**SUPPLIED MATERIAL**
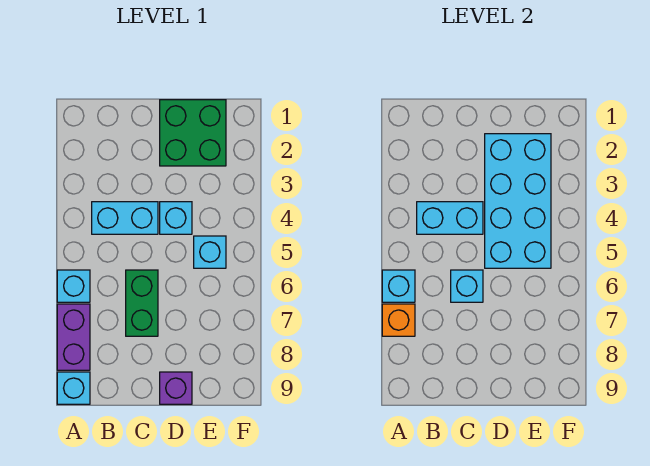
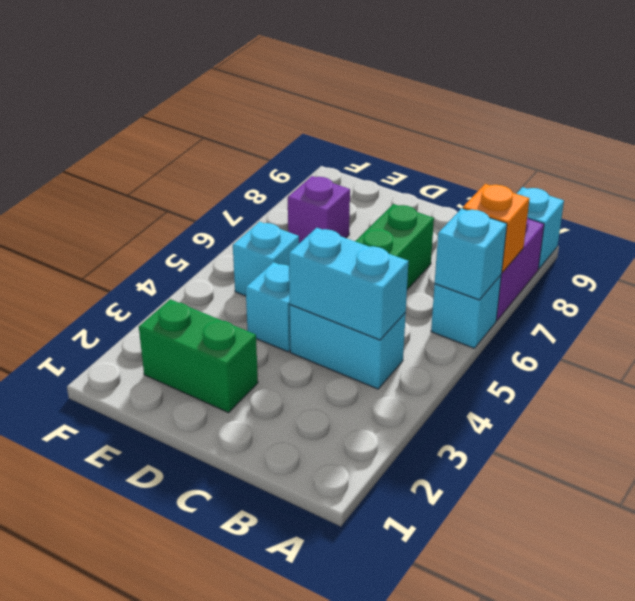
cyan brick C6 level 2 -> none
green brick D1:E2 level 1 -> green brick D2:E2 level 1
cyan brick D2:E5 level 2 -> none
purple brick D9 level 1 -> purple brick E7 level 1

**PROBLEM**
When you retype the listing above, keep each line exactly as written and drop the pictures.

**RESPONSE AREA**
cyan brick C6 level 2 -> none
green brick D1:E2 level 1 -> green brick D2:E2 level 1
cyan brick D2:E5 level 2 -> none
purple brick D9 level 1 -> purple brick E7 level 1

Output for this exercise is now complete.